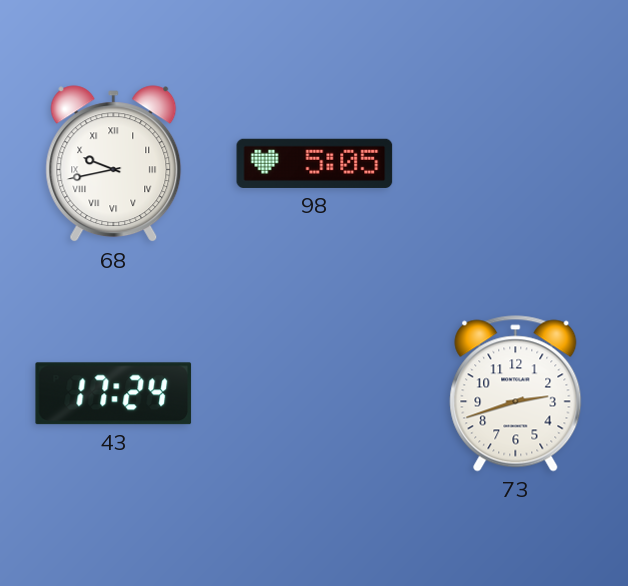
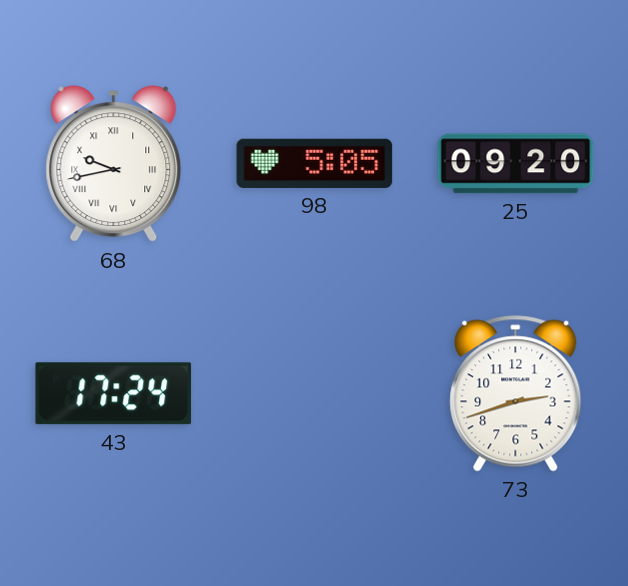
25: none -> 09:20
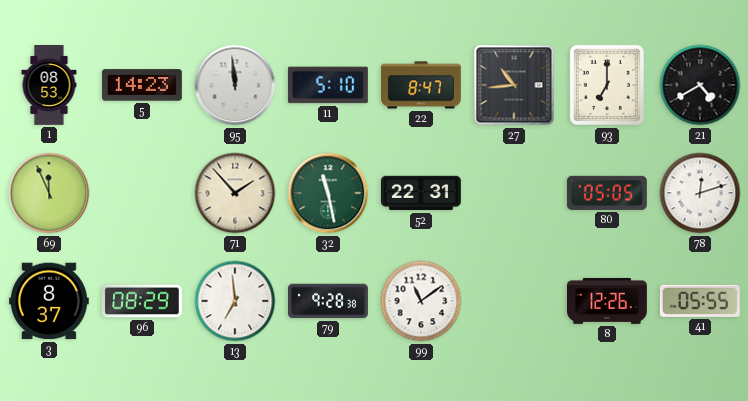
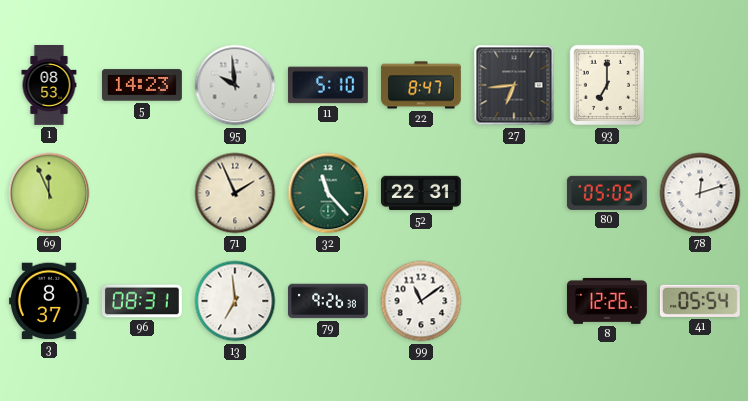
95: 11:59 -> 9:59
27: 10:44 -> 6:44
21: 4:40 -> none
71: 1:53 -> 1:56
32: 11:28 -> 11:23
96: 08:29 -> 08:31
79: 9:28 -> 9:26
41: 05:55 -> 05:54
....................
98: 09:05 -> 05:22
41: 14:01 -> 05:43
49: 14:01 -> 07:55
....................
Exercise directions:
Copy the data again, starting at the line with "95: 11:59 -> 9:59" and continuing through the line with "41: 05:55 -> 05:54", including both of those lines.

Output for this task:
95: 11:59 -> 9:59
27: 10:44 -> 6:44
21: 4:40 -> none
71: 1:53 -> 1:56
32: 11:28 -> 11:23
96: 08:29 -> 08:31
79: 9:28 -> 9:26
41: 05:55 -> 05:54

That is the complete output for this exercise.